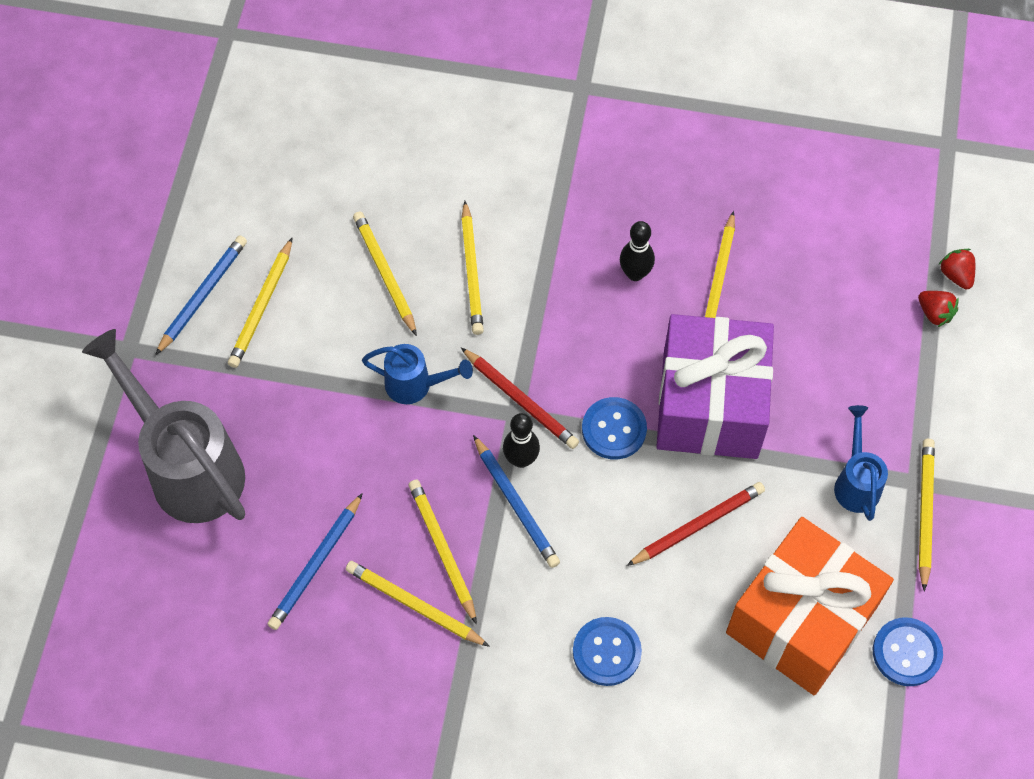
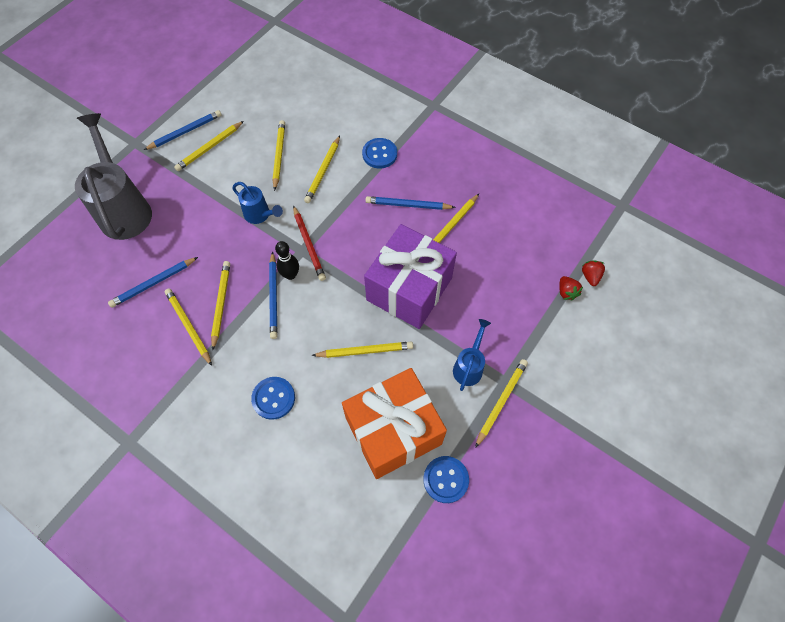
camera: 25 degrees right, 0 degrees up
(614, 429) = (349, 280): blue button -> blue button (379, 154)
(635, 273) = (408, 205): black bowling pin -> blue pencil
(698, 525) = (365, 351): red pencil -> yellow pencil

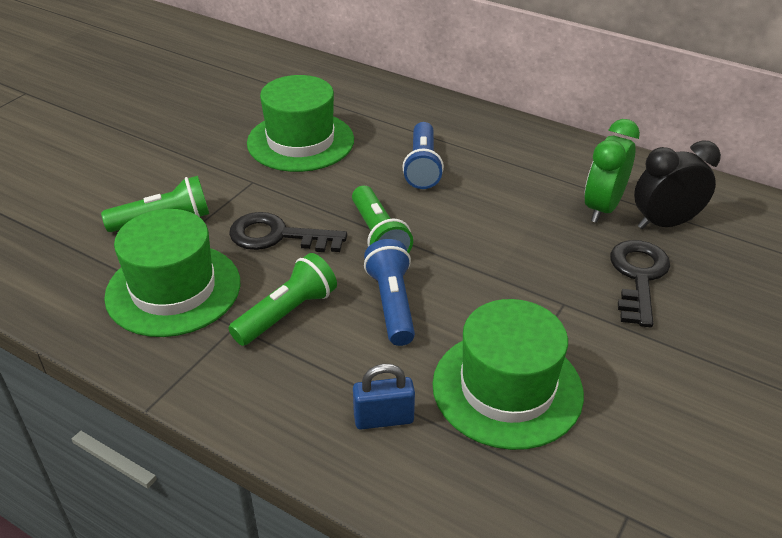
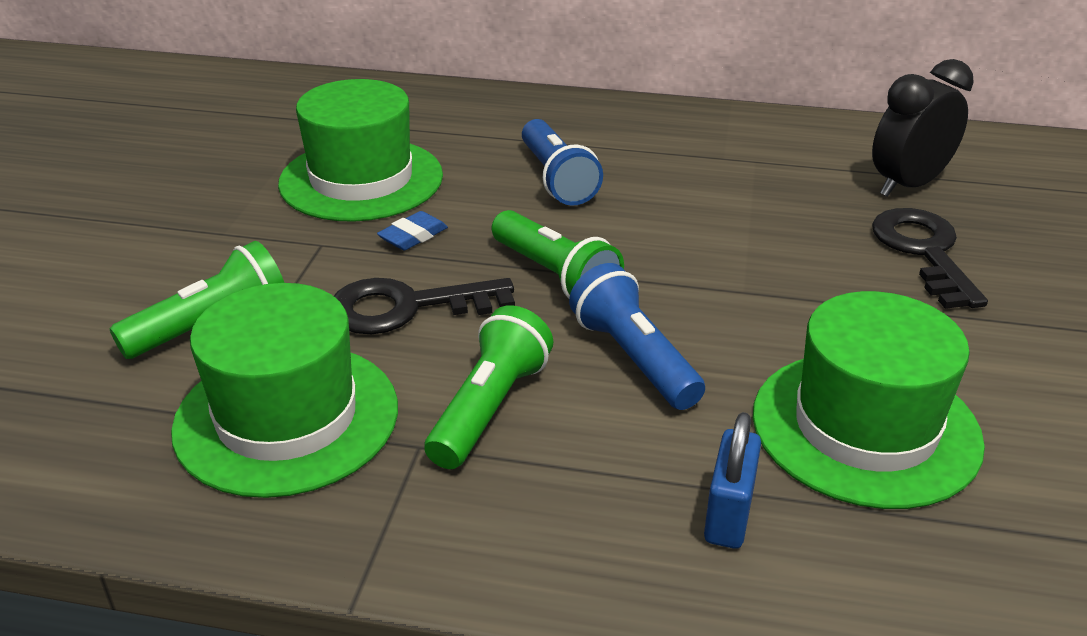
camera: 20 degrees left, 5 degrees down
(309, 188) = (413, 236): none -> blue eraser
(383, 419) = (728, 515): blue padlock -> blue padlock turned 45 degrees counterclockwise
(602, 208) = (822, 183): green clock -> none

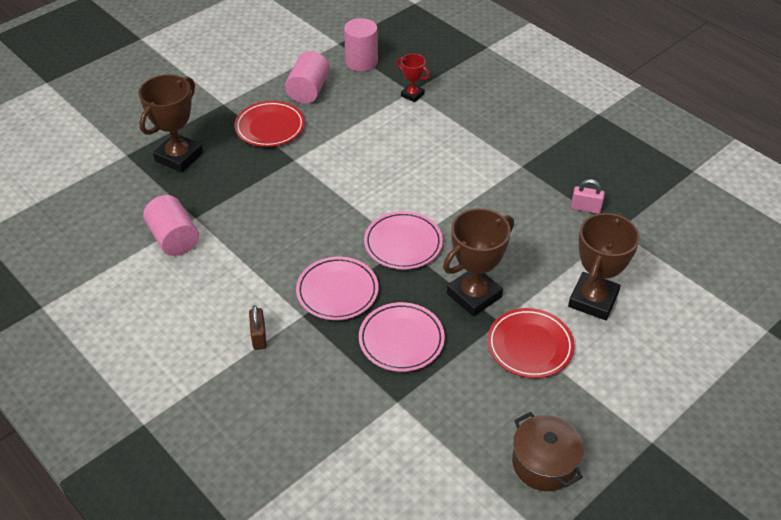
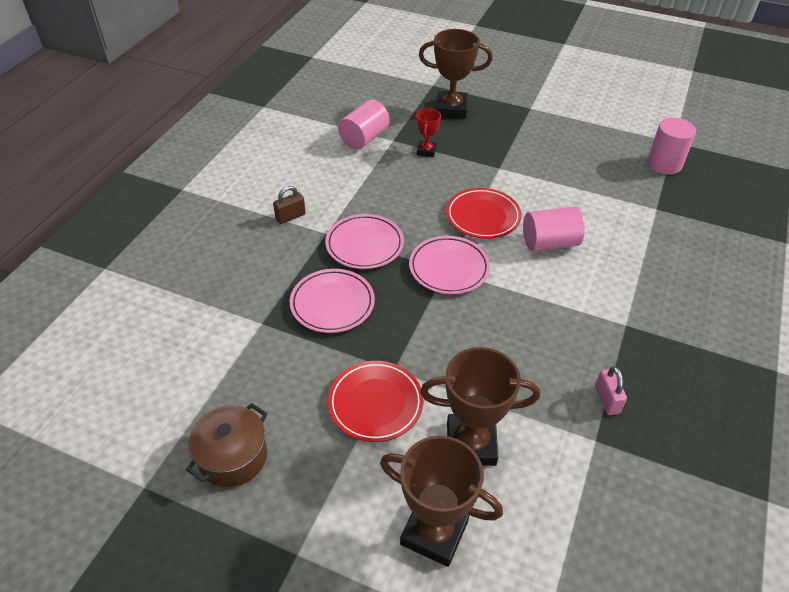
camera: 65 degrees right, 0 degrees up
(270, 127) = (526, 141): red plate -> red plate (483, 216)
(308, 90) = (592, 146): pink cylinder -> pink cylinder (549, 243)
(412, 95) = (652, 211): red trophy -> red trophy (426, 151)
(474, 295) = (416, 339): brown trophy -> brown trophy (434, 532)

▸ **WORK TO BE COMPLETED**: Take the line that contains "(308, 90) = (592, 146): pink" and every line after it in the material above. Set those lines down exactly and nothing more.

▸ **THE ANSWER**:
(308, 90) = (592, 146): pink cylinder -> pink cylinder (549, 243)
(412, 95) = (652, 211): red trophy -> red trophy (426, 151)
(474, 295) = (416, 339): brown trophy -> brown trophy (434, 532)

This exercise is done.